§ YOUR OBJECTIVE
Given the listing below, write out exactly the lines starting with the line that has "black bucket: [52,346,129,429]" and going on through the line that has "yellow gift: [590,233,643,294]", both kept.
------ GIVEN ENTRIES ------
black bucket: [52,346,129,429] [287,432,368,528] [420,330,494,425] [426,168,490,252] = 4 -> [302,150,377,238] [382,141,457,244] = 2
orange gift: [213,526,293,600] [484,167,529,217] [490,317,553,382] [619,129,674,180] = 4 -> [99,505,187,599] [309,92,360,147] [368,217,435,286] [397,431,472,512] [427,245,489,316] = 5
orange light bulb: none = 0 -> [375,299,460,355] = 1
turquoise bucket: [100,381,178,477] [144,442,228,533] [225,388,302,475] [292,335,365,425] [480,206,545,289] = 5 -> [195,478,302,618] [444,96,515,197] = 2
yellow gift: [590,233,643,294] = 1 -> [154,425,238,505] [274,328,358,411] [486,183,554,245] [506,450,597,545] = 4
------
------ GIVEN ENTRIES ------
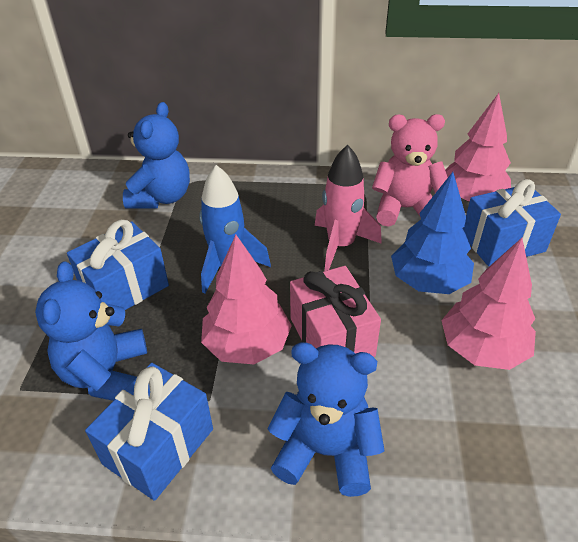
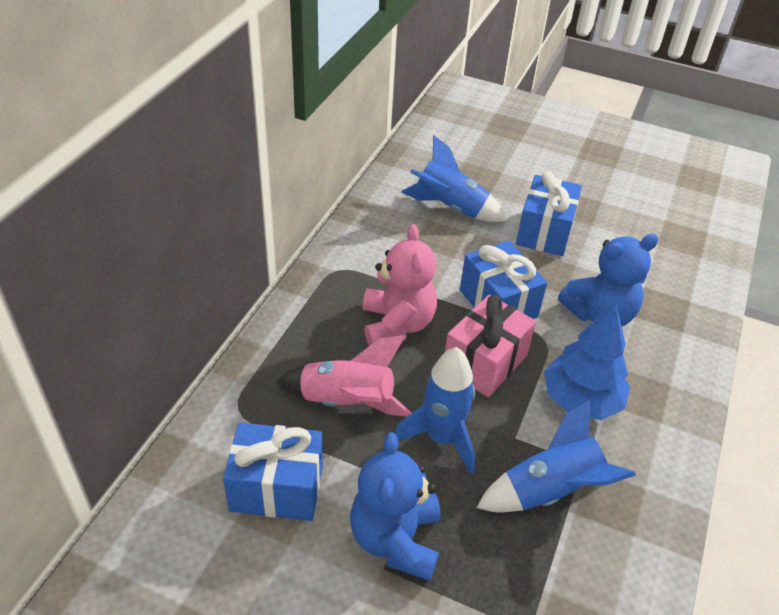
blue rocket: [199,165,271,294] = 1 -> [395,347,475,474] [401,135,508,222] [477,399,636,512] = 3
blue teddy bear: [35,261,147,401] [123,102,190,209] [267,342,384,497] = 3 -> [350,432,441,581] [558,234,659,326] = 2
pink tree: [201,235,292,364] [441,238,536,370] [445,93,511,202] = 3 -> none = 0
------
§ RESULT
black bucket: [52,346,129,429] [287,432,368,528] [420,330,494,425] [426,168,490,252] = 4 -> [302,150,377,238] [382,141,457,244] = 2
orange gift: [213,526,293,600] [484,167,529,217] [490,317,553,382] [619,129,674,180] = 4 -> [99,505,187,599] [309,92,360,147] [368,217,435,286] [397,431,472,512] [427,245,489,316] = 5
orange light bulb: none = 0 -> [375,299,460,355] = 1
turquoise bucket: [100,381,178,477] [144,442,228,533] [225,388,302,475] [292,335,365,425] [480,206,545,289] = 5 -> [195,478,302,618] [444,96,515,197] = 2
yellow gift: [590,233,643,294] = 1 -> [154,425,238,505] [274,328,358,411] [486,183,554,245] [506,450,597,545] = 4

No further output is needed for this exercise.